Given the entries below, would you transcribe exactly the lines starting at the one with "(523, 294) = (177, 180): white" and ending at the one with "(724, 120) = (714, 391): black", both kept, pictures omitted, nothing extra?

Exercise material:
○ ○ ○ ○

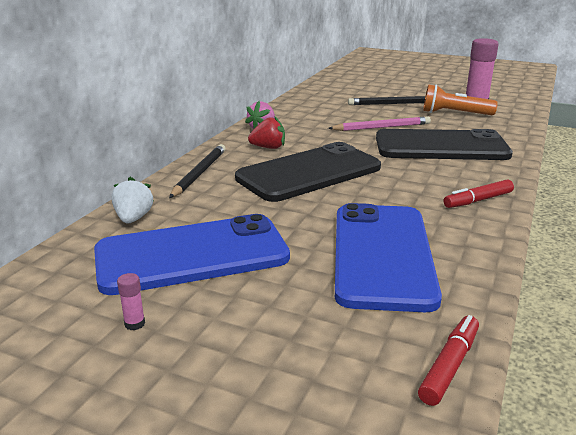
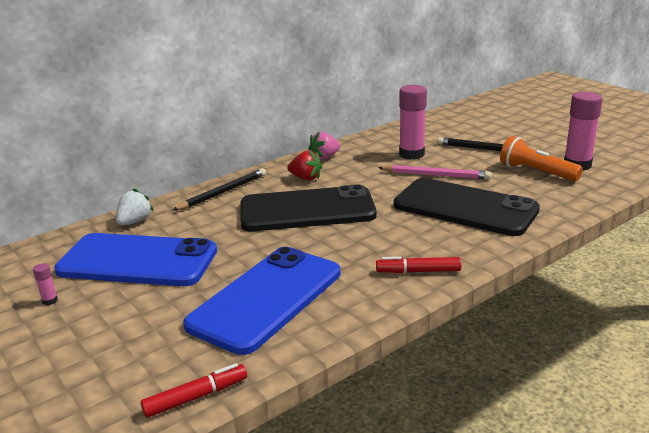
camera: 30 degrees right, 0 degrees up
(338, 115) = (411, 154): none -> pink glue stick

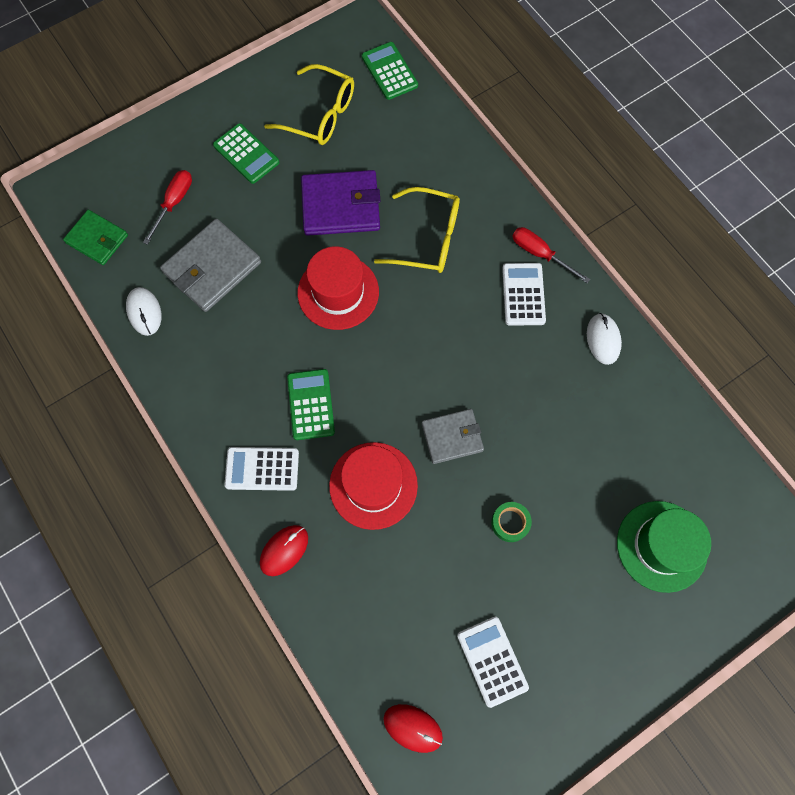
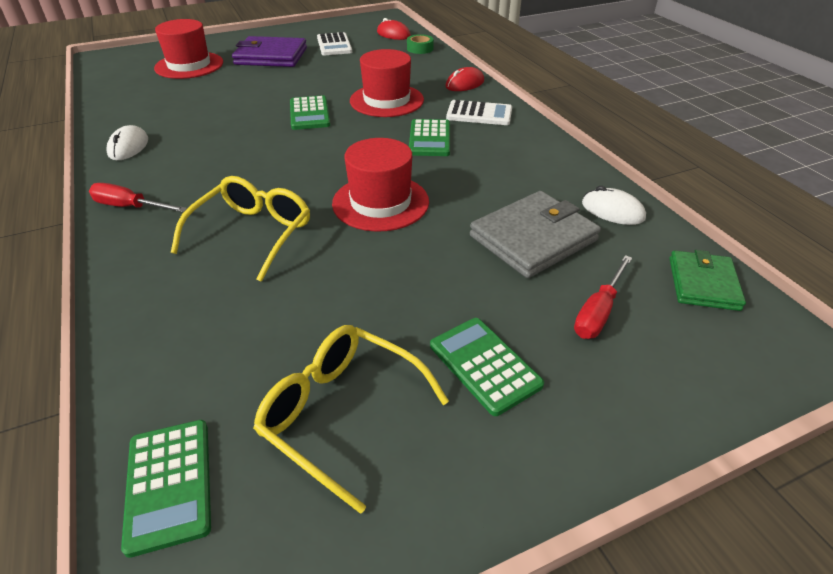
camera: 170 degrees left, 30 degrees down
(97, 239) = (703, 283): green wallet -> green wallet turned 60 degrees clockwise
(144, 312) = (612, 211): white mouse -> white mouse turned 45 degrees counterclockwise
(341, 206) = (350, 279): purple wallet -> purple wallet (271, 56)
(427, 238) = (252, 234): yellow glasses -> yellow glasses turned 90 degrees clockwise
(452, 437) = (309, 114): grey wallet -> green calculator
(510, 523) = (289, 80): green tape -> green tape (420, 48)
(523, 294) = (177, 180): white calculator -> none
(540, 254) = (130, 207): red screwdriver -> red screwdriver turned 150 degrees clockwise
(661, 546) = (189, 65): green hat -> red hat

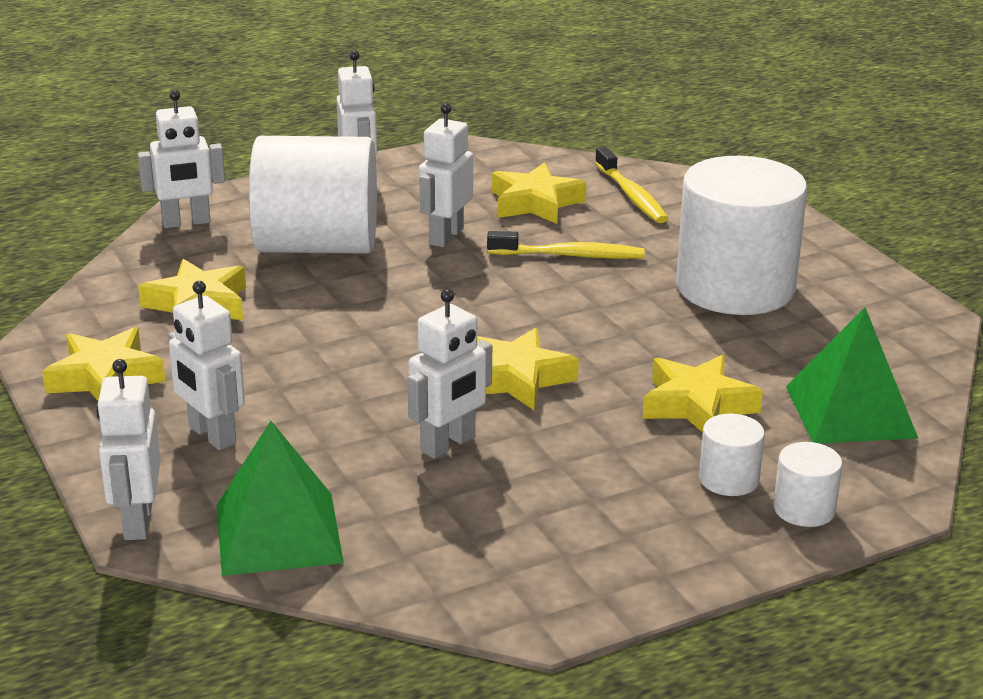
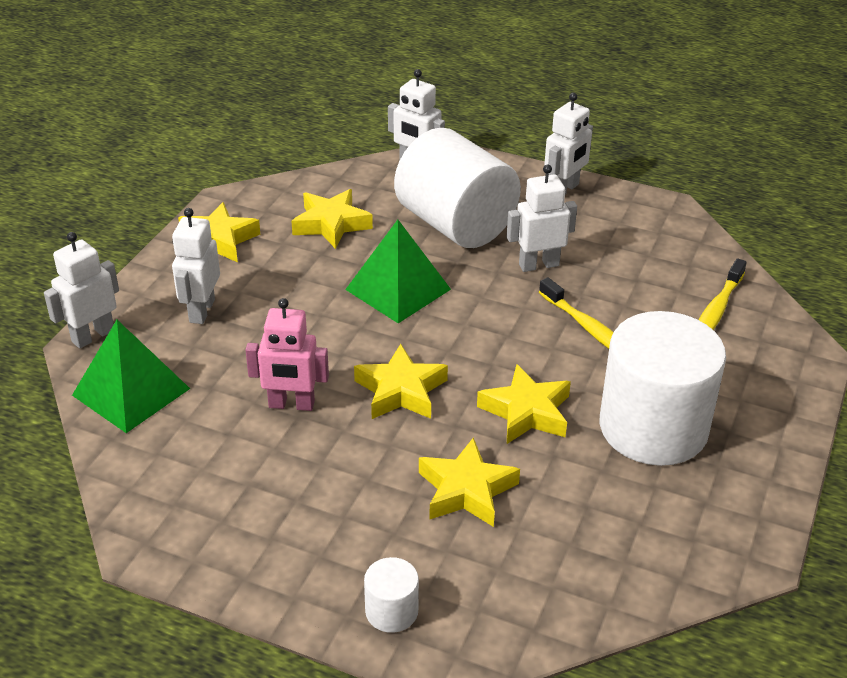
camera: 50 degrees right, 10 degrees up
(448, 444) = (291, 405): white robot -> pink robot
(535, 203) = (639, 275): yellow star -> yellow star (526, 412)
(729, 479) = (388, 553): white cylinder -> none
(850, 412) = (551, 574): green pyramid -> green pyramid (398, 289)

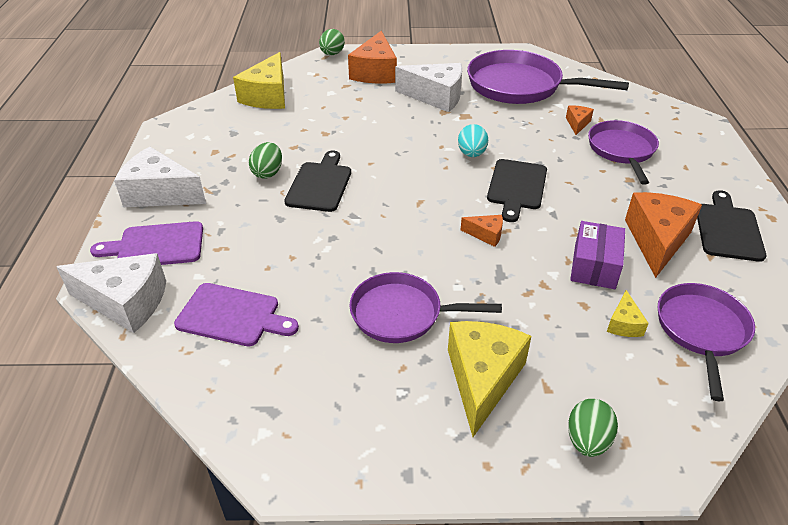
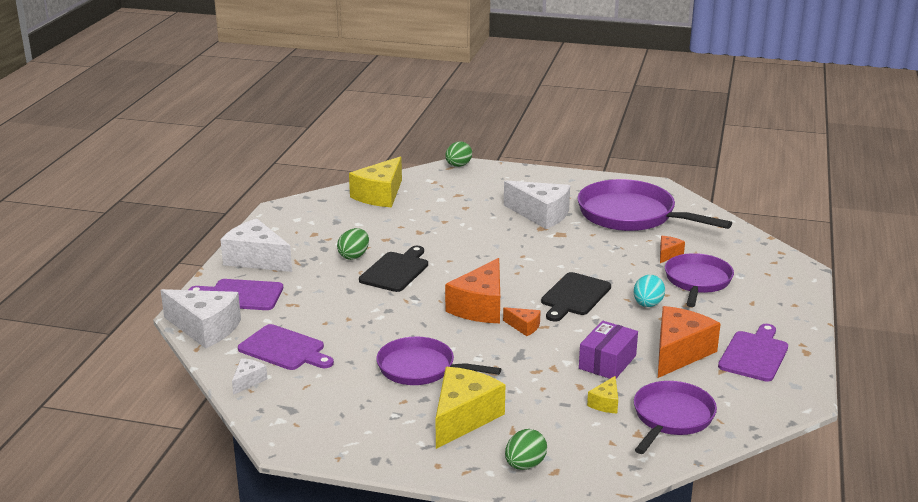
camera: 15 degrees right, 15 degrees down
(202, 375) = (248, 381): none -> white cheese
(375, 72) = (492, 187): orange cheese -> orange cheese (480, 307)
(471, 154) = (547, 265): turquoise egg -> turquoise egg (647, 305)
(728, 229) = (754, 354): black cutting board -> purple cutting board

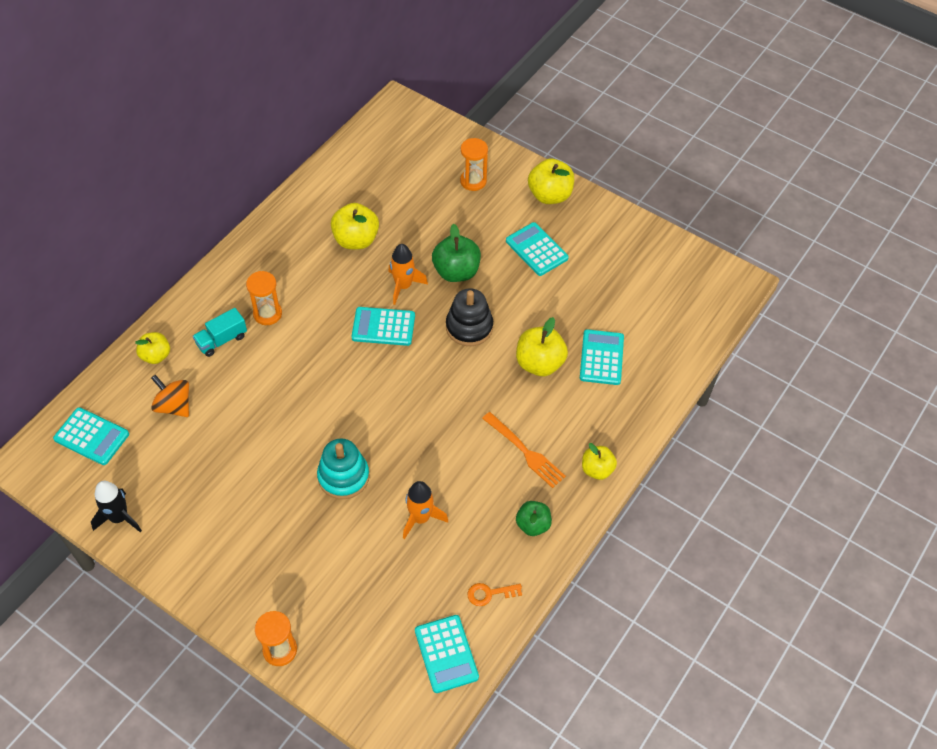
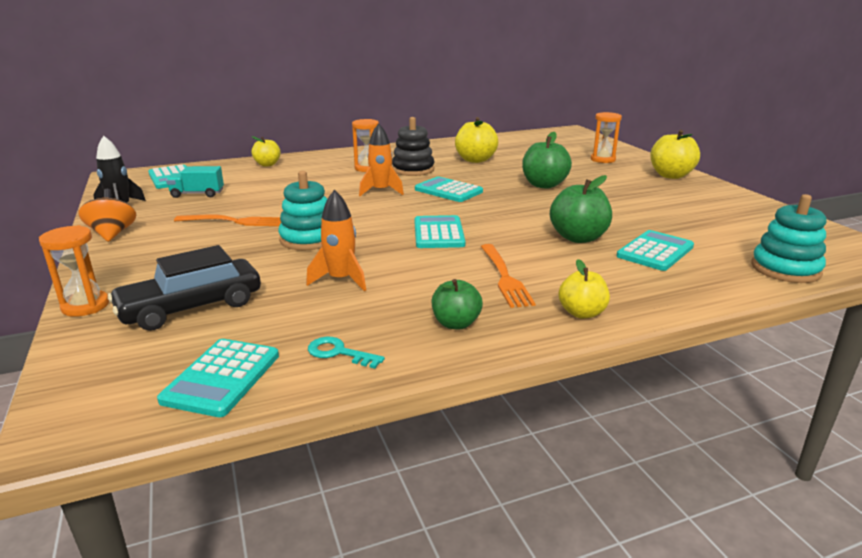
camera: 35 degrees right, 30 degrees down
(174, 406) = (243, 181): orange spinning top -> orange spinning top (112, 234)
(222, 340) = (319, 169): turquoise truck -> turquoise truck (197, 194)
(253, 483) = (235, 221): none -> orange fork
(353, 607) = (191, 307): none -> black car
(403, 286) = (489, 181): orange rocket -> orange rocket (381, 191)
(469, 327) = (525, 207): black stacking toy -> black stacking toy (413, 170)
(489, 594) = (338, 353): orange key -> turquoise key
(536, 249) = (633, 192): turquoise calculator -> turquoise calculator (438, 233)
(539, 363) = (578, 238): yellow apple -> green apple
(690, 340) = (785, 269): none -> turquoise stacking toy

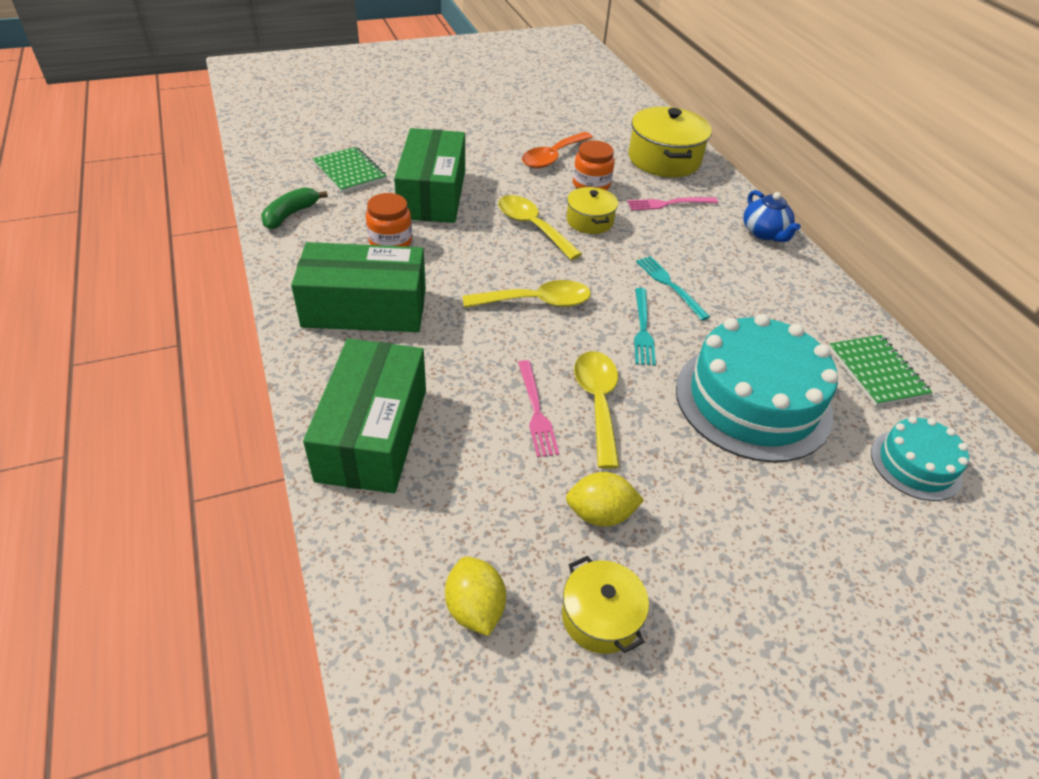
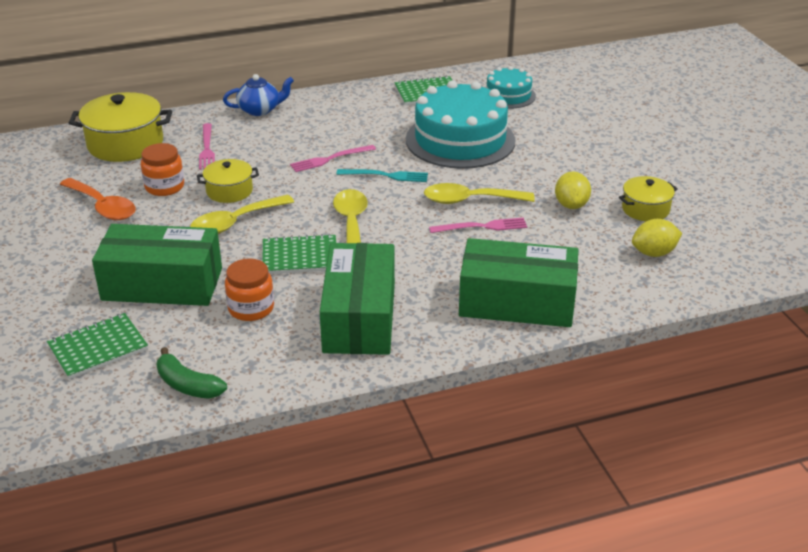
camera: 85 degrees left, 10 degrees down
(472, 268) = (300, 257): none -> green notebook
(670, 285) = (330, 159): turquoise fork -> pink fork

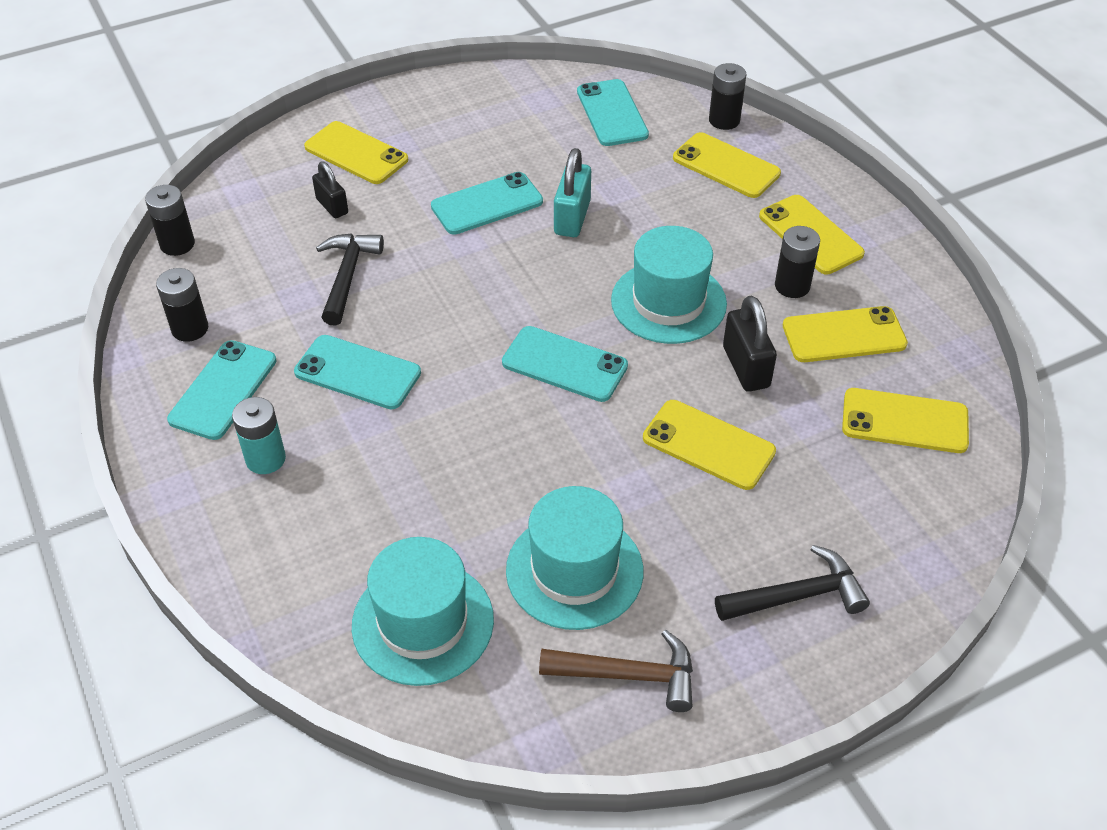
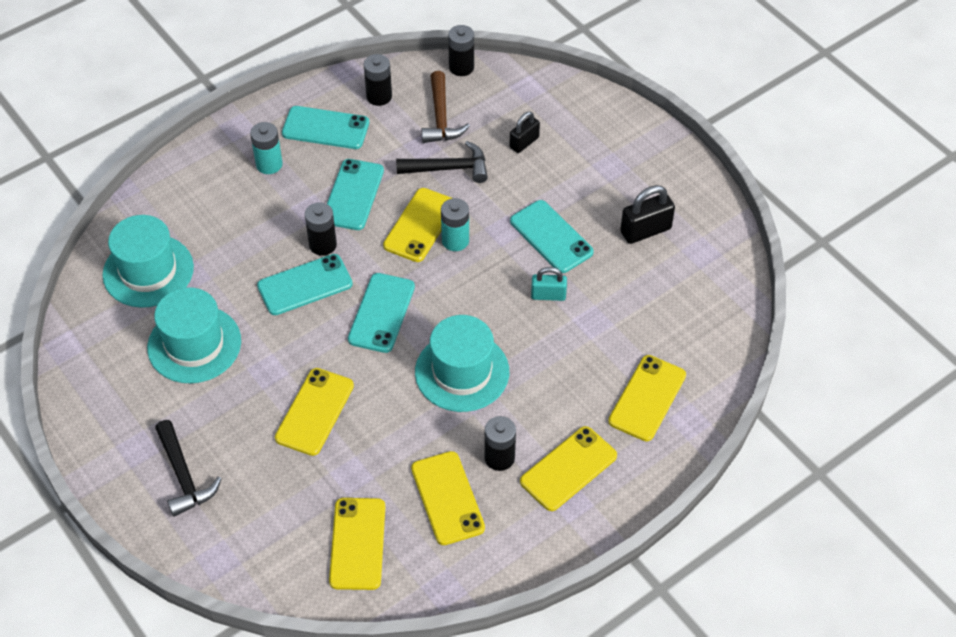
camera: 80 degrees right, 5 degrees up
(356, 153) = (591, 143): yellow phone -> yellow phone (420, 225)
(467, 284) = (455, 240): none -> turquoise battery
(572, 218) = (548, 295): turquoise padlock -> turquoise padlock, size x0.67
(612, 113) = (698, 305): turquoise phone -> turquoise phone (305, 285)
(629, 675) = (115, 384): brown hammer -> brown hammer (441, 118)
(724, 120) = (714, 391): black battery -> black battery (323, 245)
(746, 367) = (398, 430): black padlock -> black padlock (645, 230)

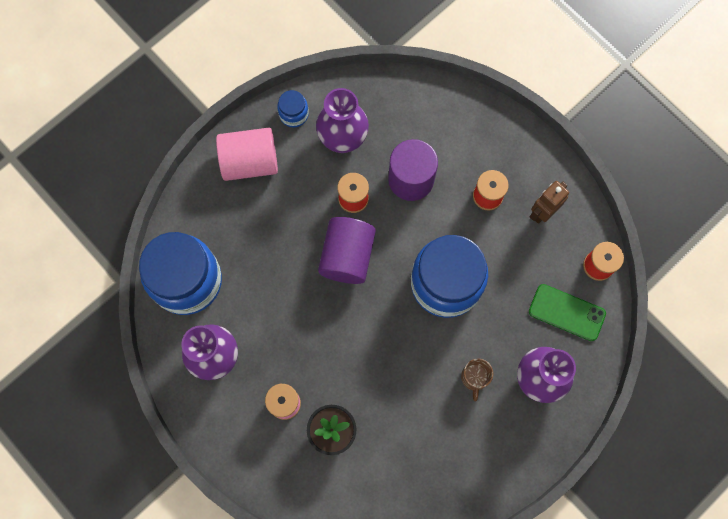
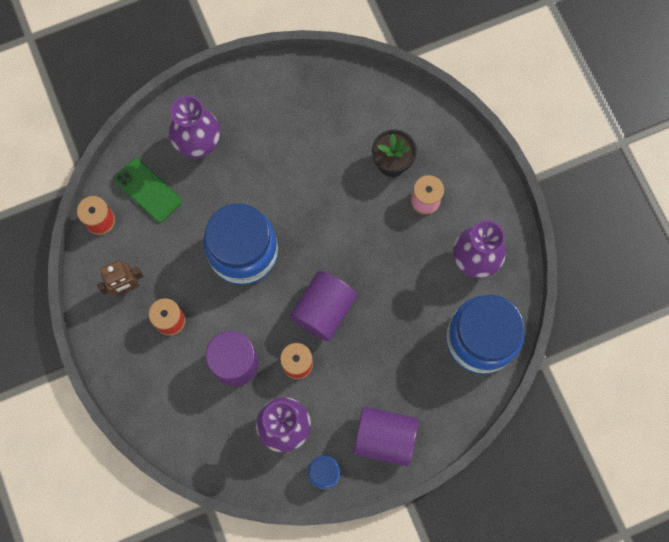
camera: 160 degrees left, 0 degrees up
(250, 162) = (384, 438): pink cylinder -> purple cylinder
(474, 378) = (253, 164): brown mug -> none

○ ○ ○ ○

Output of the exercise:
(523, 294) = (177, 180): white calculator -> none
(540, 254) = (130, 207): red screwdriver -> red screwdriver turned 150 degrees clockwise
(661, 546) = (189, 65): green hat -> red hat

camera: 50 degrees right, 10 degrees up
(448, 444) = (291, 405): white robot -> pink robot
(535, 203) = (639, 275): yellow star -> yellow star (526, 412)
(729, 479) = (388, 553): white cylinder -> none
(850, 412) = (551, 574): green pyramid -> green pyramid (398, 289)

camera: 15 degrees right, 15 degrees down
(202, 375) = (248, 381): none -> white cheese
(375, 72) = (492, 187): orange cheese -> orange cheese (480, 307)
(471, 154) = (547, 265): turquoise egg -> turquoise egg (647, 305)
(728, 229) = (754, 354): black cutting board -> purple cutting board

camera: 35 degrees right, 30 degrees down
(174, 406) = (243, 181): orange spinning top -> orange spinning top (112, 234)
(222, 340) = (319, 169): turquoise truck -> turquoise truck (197, 194)
(253, 483) = (235, 221): none -> orange fork
(353, 607) = (191, 307): none -> black car
(403, 286) = (489, 181): orange rocket -> orange rocket (381, 191)
(469, 327) = (525, 207): black stacking toy -> black stacking toy (413, 170)
(489, 594) = (338, 353): orange key -> turquoise key
(536, 249) = (633, 192): turquoise calculator -> turquoise calculator (438, 233)
(539, 363) = (578, 238): yellow apple -> green apple
(690, 340) = (785, 269): none -> turquoise stacking toy

camera: 85 degrees left, 10 degrees down
(472, 268) = (300, 257): none -> green notebook
(670, 285) = (330, 159): turquoise fork -> pink fork

camera: 80 degrees right, 5 degrees up
(356, 153) = (591, 143): yellow phone -> yellow phone (420, 225)
(467, 284) = (455, 240): none -> turquoise battery
(572, 218) = (548, 295): turquoise padlock -> turquoise padlock, size x0.67
(612, 113) = (698, 305): turquoise phone -> turquoise phone (305, 285)
(629, 675) = (115, 384): brown hammer -> brown hammer (441, 118)
(724, 120) = (714, 391): black battery -> black battery (323, 245)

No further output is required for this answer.